:: Records provided ::

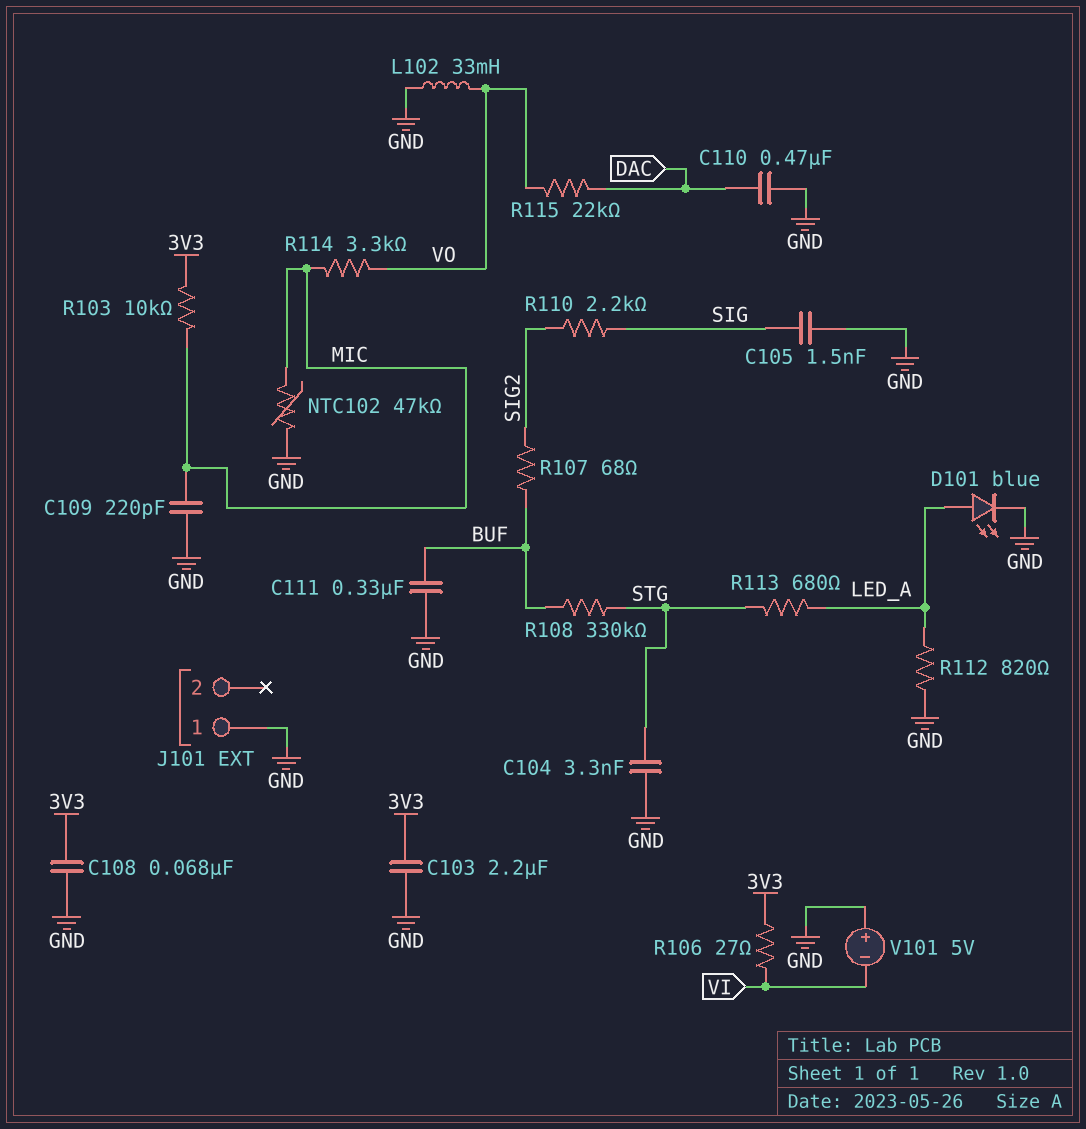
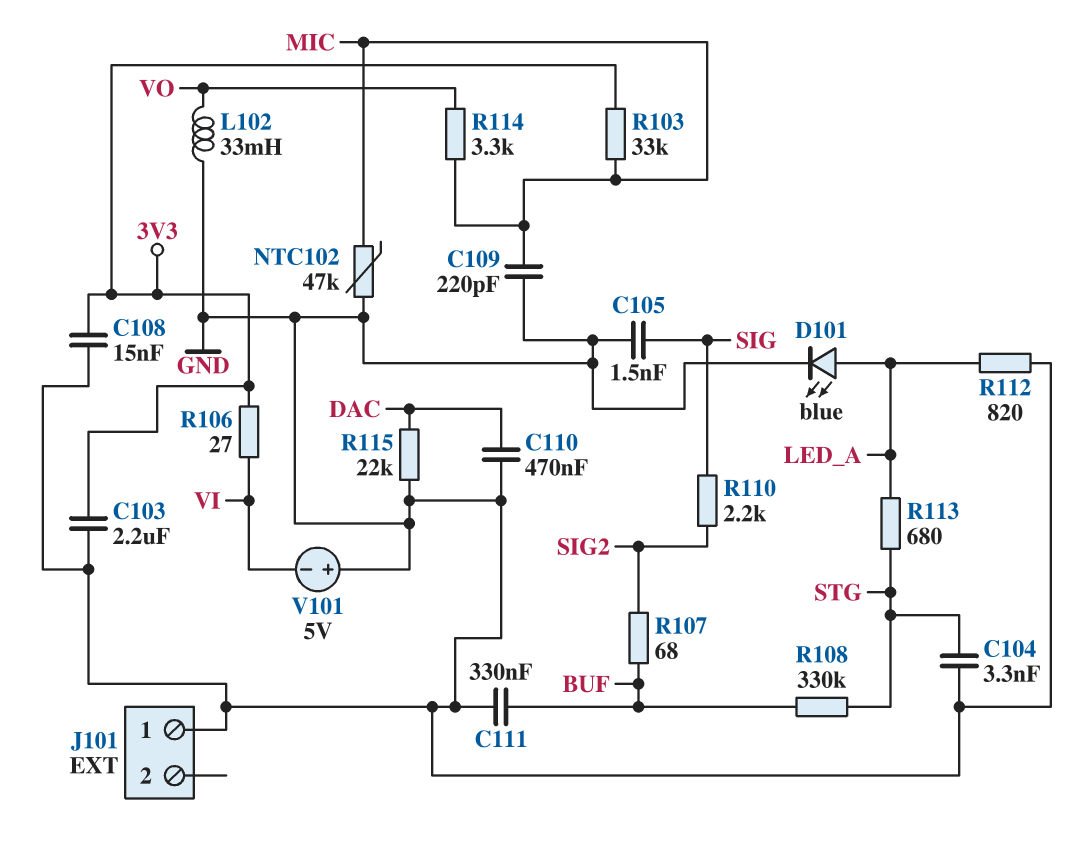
C108: 68nF (3V3, GND) -> 15nF (3V3, GND)
R103: 10k (3V3, MIC) -> 33k (3V3, MIC)
R115: 22k (DAC, VO) -> 22k (DAC, GND)

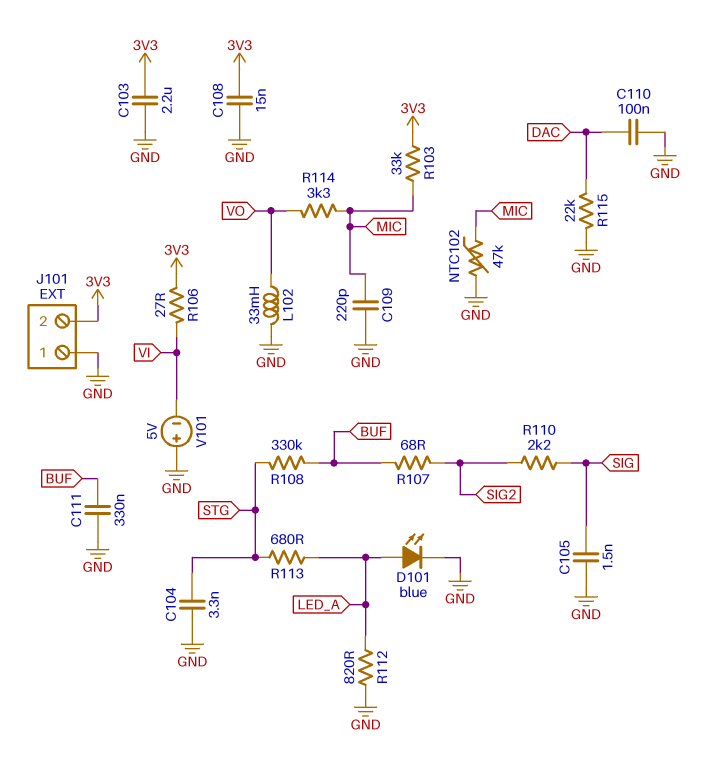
C110: 470nF (DAC, GND) -> 100nF (DAC, GND)
J101 pin 2: none -> 3V3

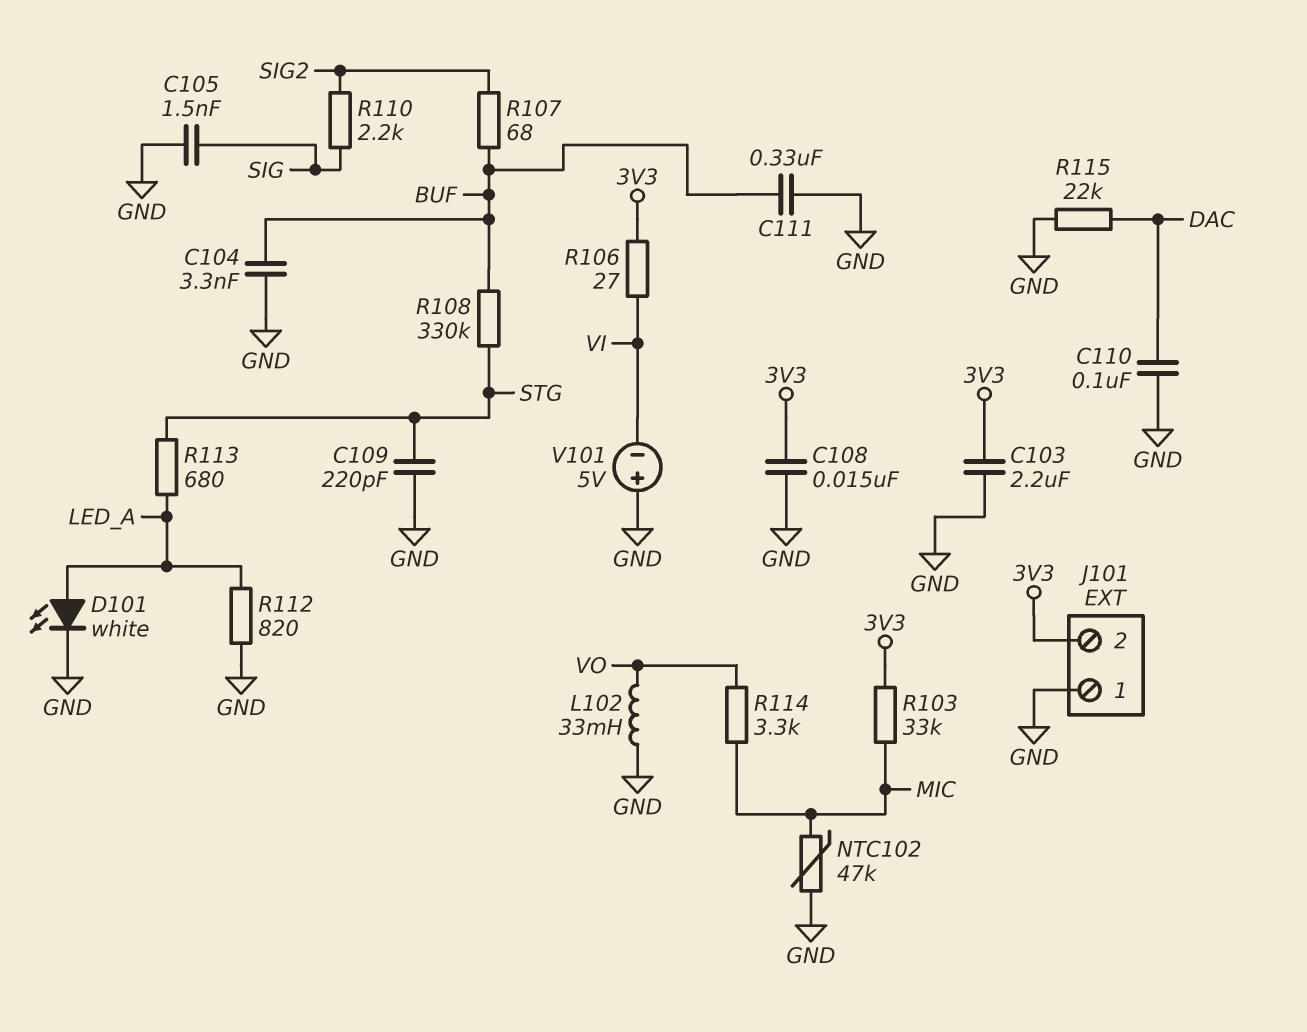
C104: 3.3nF (GND, STG) -> 3.3nF (BUF, GND)
C109: 220pF (GND, MIC) -> 220pF (GND, STG)
D101: LED blue (A LED_A, K GND) -> LED white (A LED_A, K GND)

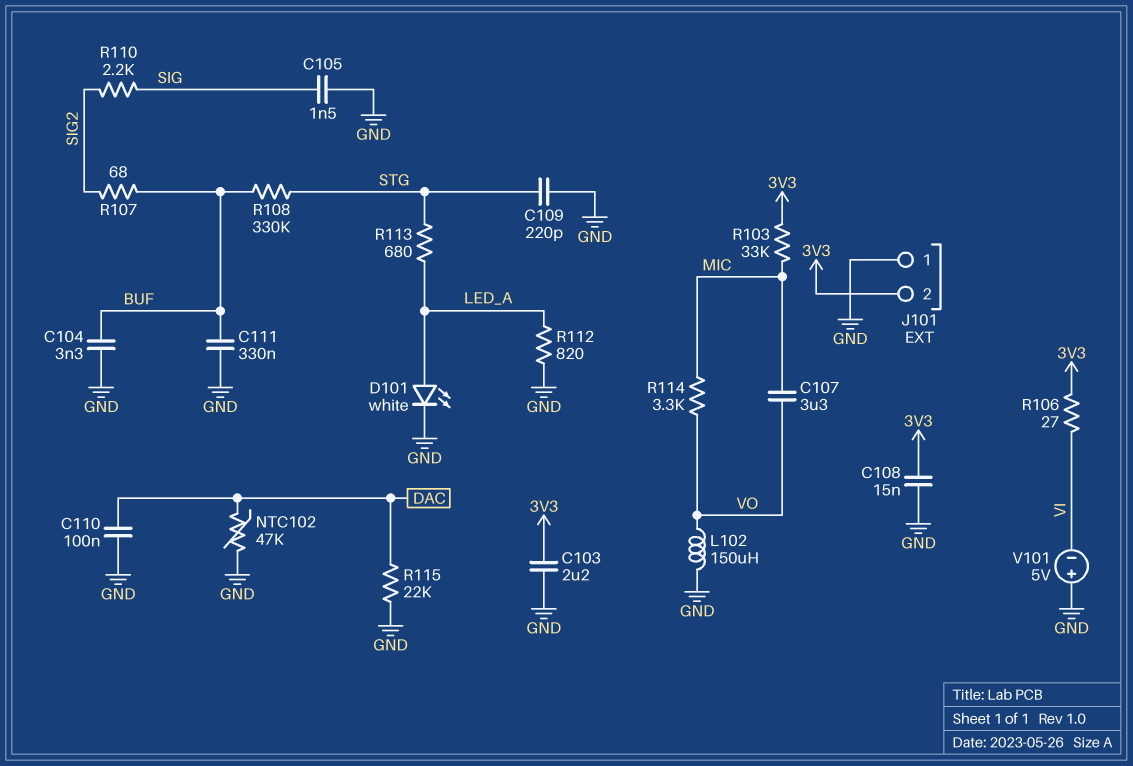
C107: none -> 3.3uF (MIC, VO)
L102: 33mH (GND, VO) -> 150uH (GND, VO)
NTC102: 47k (GND, MIC) -> 47k (DAC, GND)

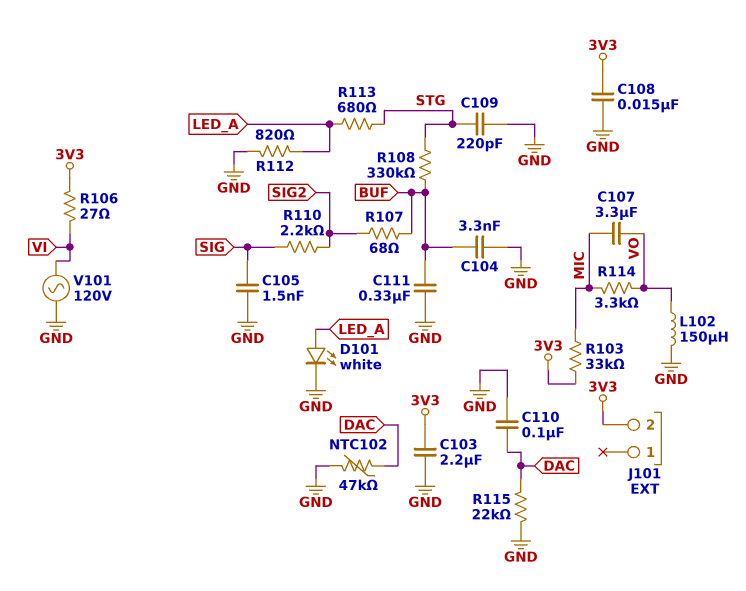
J101 pin 1: GND -> none
V101: 5V (plus GND, minus VI) -> AC 120V (GND, VI)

:::

**About this task**
Repeat the material above word for word; no images go in the copy.

**Response area**
C108: 68nF (3V3, GND) -> 15nF (3V3, GND)
R103: 10k (3V3, MIC) -> 33k (3V3, MIC)
R115: 22k (DAC, VO) -> 22k (DAC, GND)

C110: 470nF (DAC, GND) -> 100nF (DAC, GND)
J101 pin 2: none -> 3V3

C104: 3.3nF (GND, STG) -> 3.3nF (BUF, GND)
C109: 220pF (GND, MIC) -> 220pF (GND, STG)
D101: LED blue (A LED_A, K GND) -> LED white (A LED_A, K GND)

C107: none -> 3.3uF (MIC, VO)
L102: 33mH (GND, VO) -> 150uH (GND, VO)
NTC102: 47k (GND, MIC) -> 47k (DAC, GND)

J101 pin 1: GND -> none
V101: 5V (plus GND, minus VI) -> AC 120V (GND, VI)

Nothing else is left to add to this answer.